Material provided Start Marker
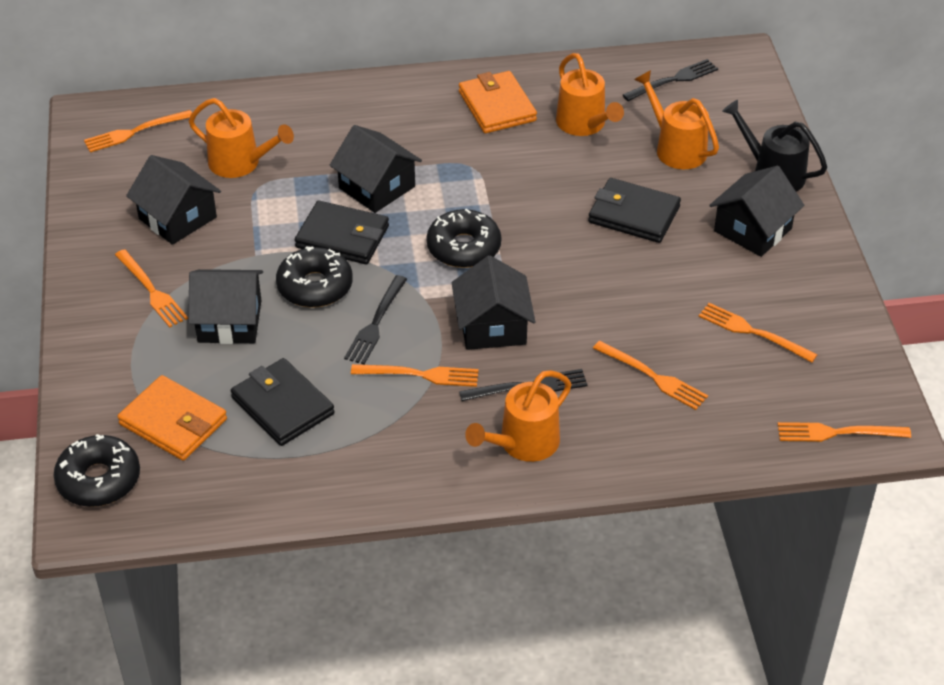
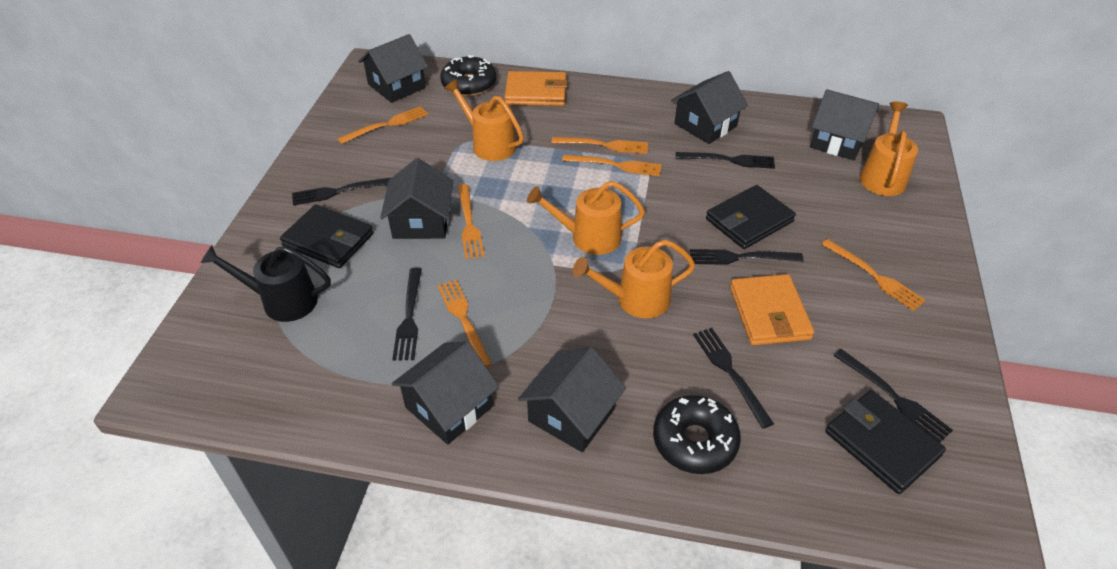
black donut: 3 -> 2
black fork: 3 -> 6
black house: 5 -> 6

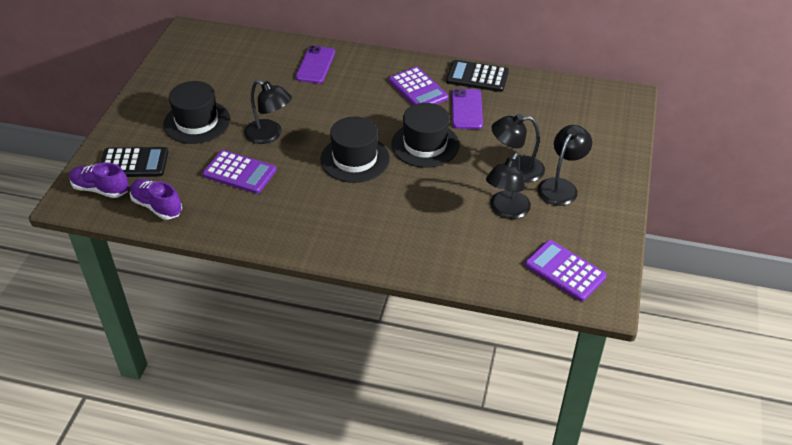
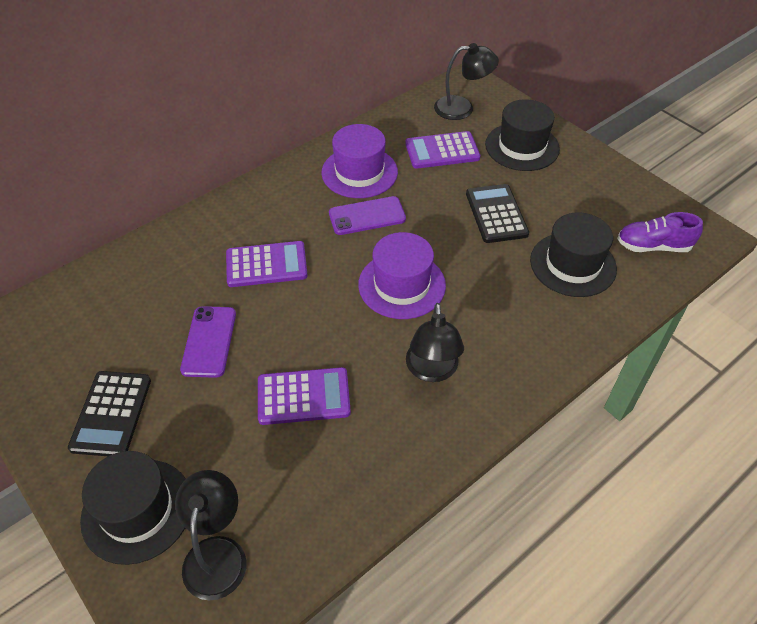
black lamp: 4 -> 3
purple hat: 0 -> 2
purple shoe: 2 -> 1

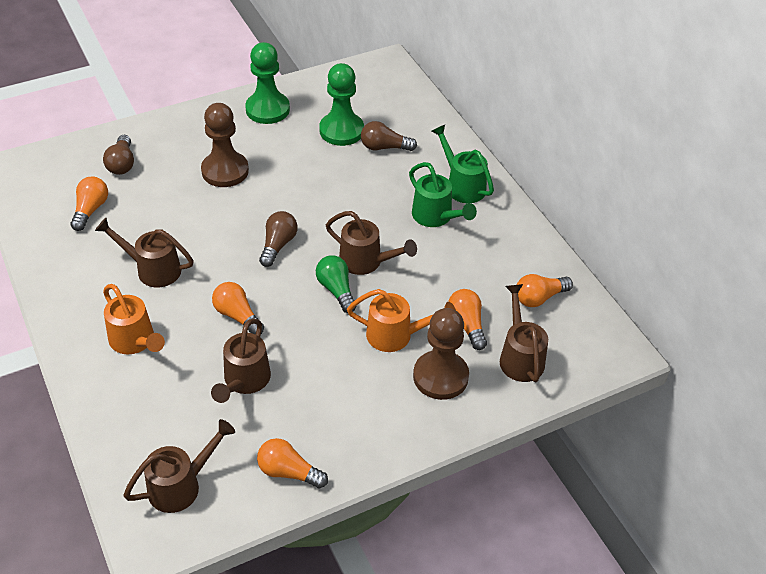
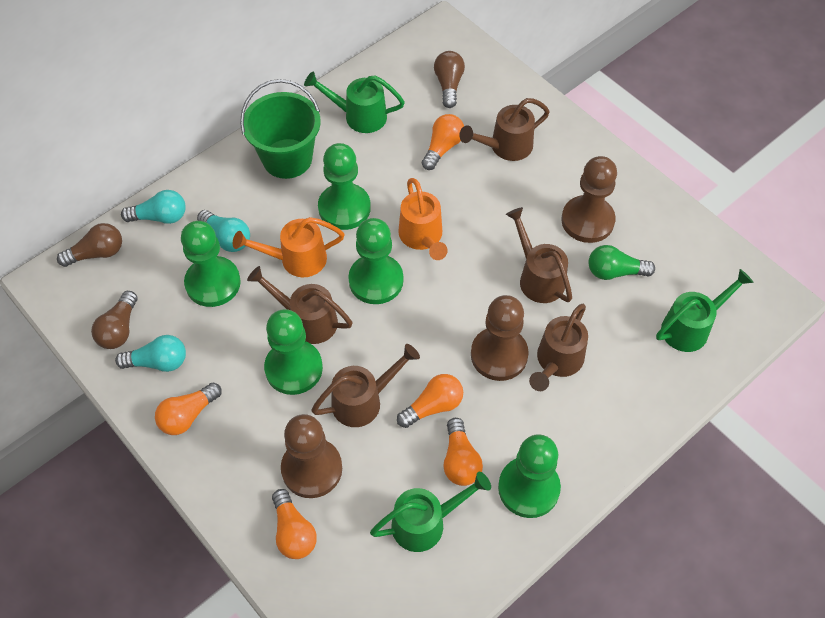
brown pawn: 2 -> 3
green bucket: 0 -> 1
green pawn: 2 -> 5
green watering can: 2 -> 3
turquoise light bulb: 0 -> 3

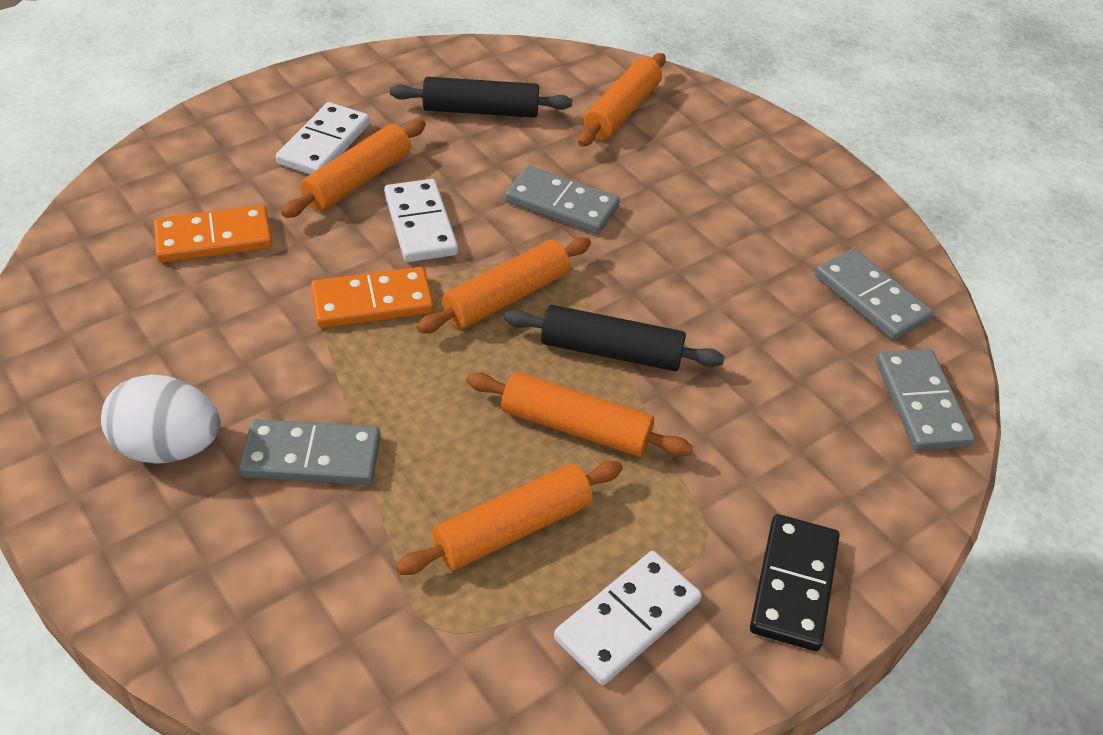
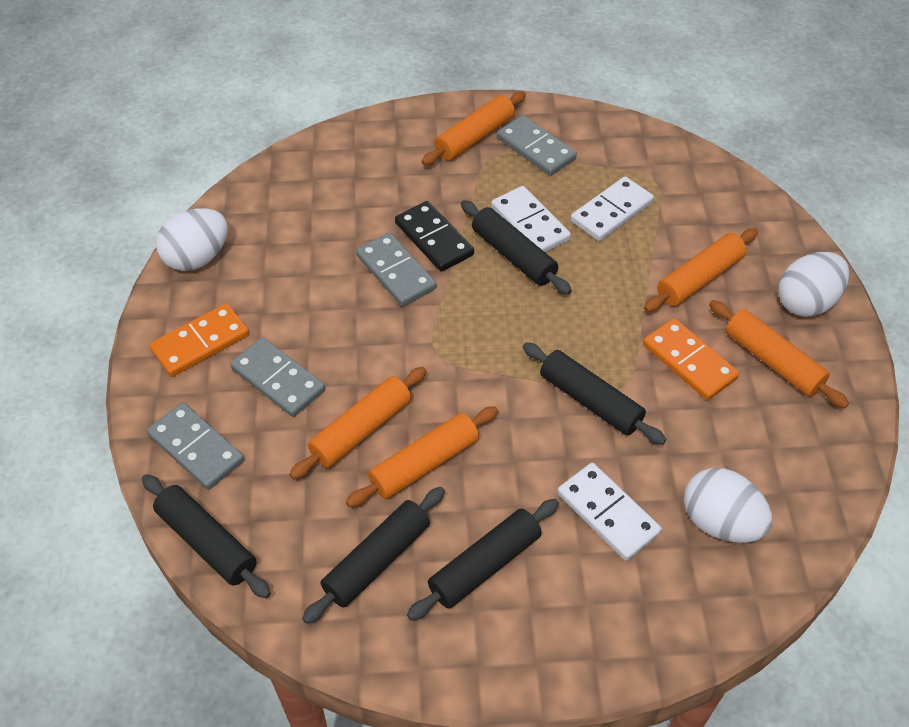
black rolling pin: 2 -> 5
white egg: 1 -> 3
Material provided End Marker
What to do:
Look over the listing. Pull out every line with the string "black" in it.

Answer area:
black donut: 3 -> 2
black fork: 3 -> 6
black house: 5 -> 6
black lamp: 4 -> 3
black rolling pin: 2 -> 5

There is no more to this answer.